→ Available data:
◆ ◆ ◆

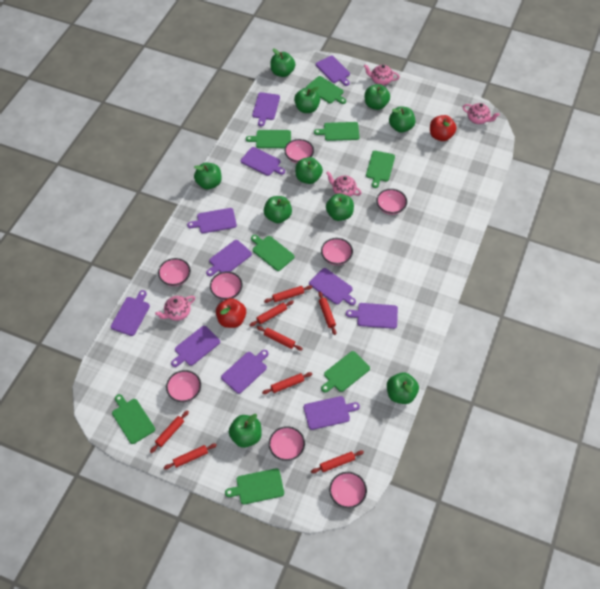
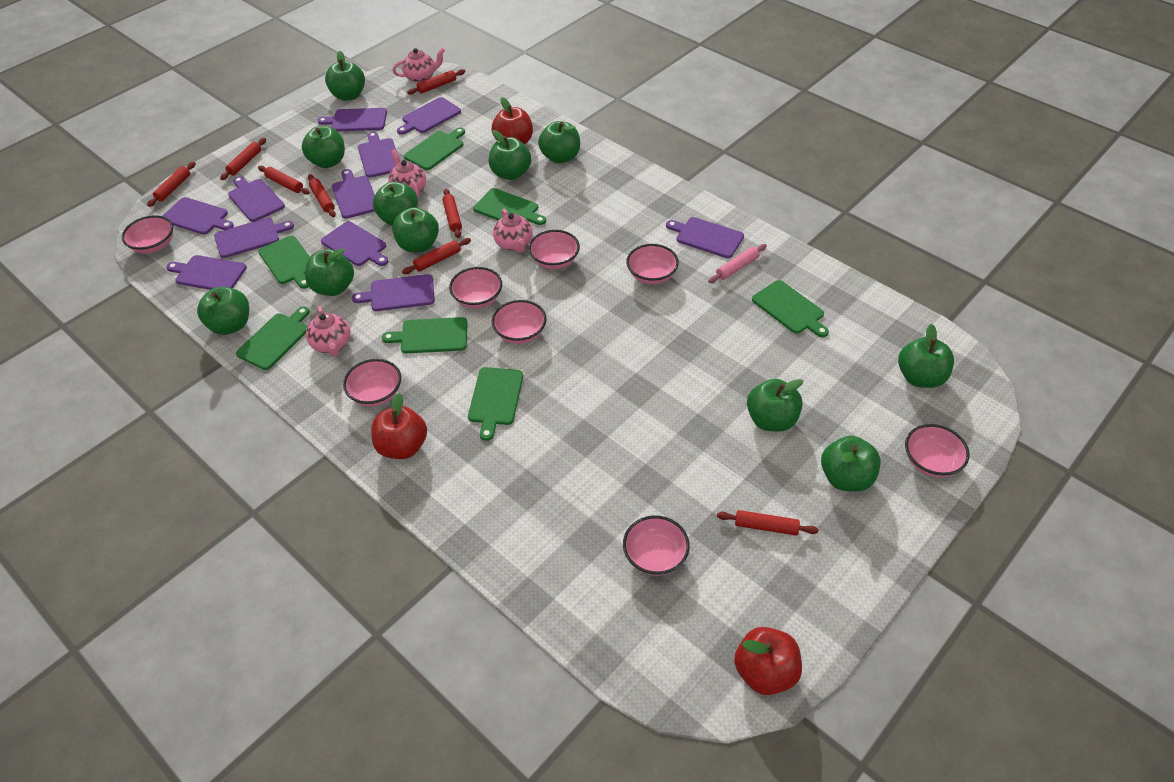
green apple: 10 -> 11
green cutting board: 8 -> 7
pink rolling pin: 0 -> 1
red apple: 2 -> 3

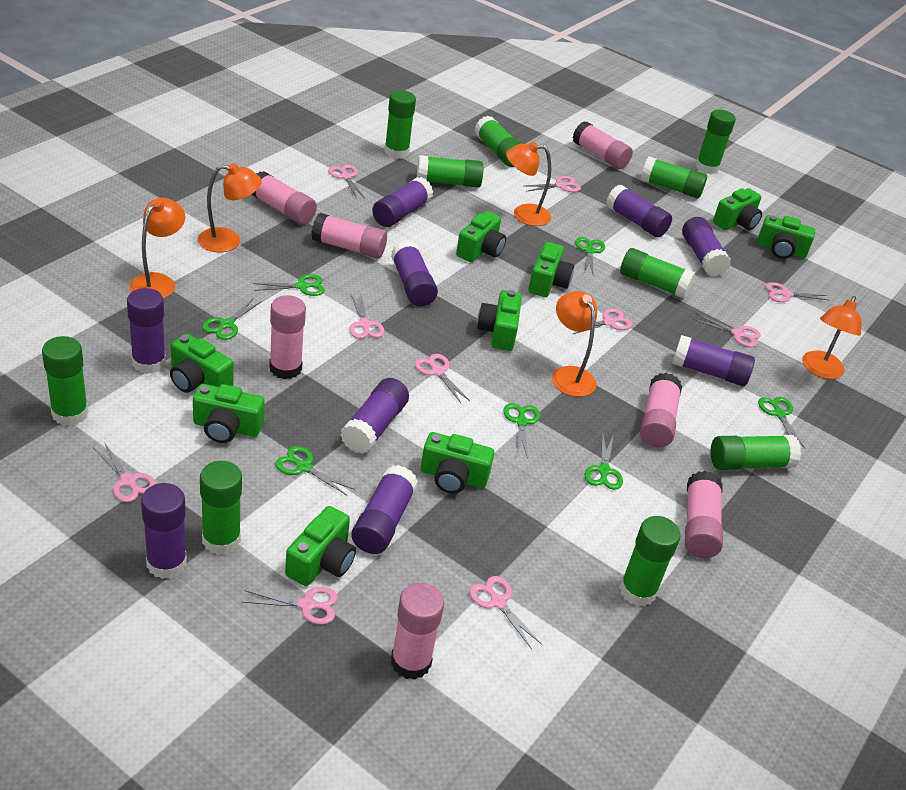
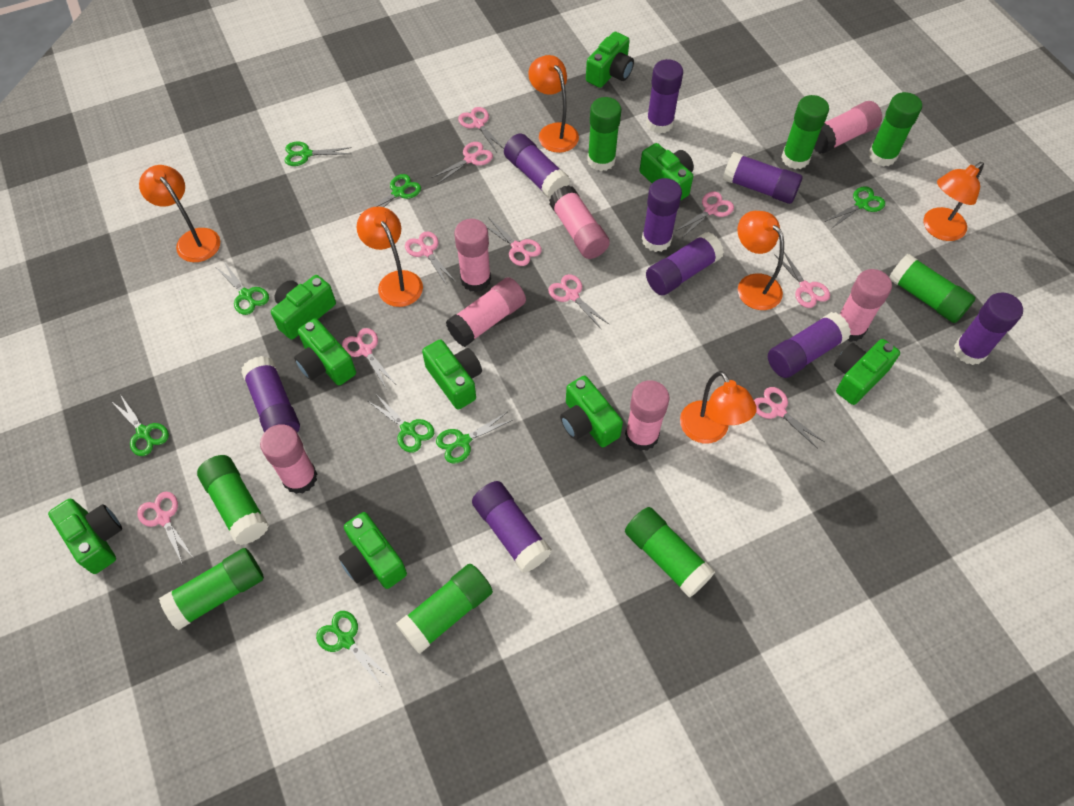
green glue stick: 10 -> 8
green scissors: 7 -> 8
orange lamp: 5 -> 6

◆ ◆ ◆

→ Work instruction:
Wherever a line of the entries holds the string "green", copy that line.

→ Exercise response:
green apple: 10 -> 11
green cutting board: 8 -> 7
green glue stick: 10 -> 8
green scissors: 7 -> 8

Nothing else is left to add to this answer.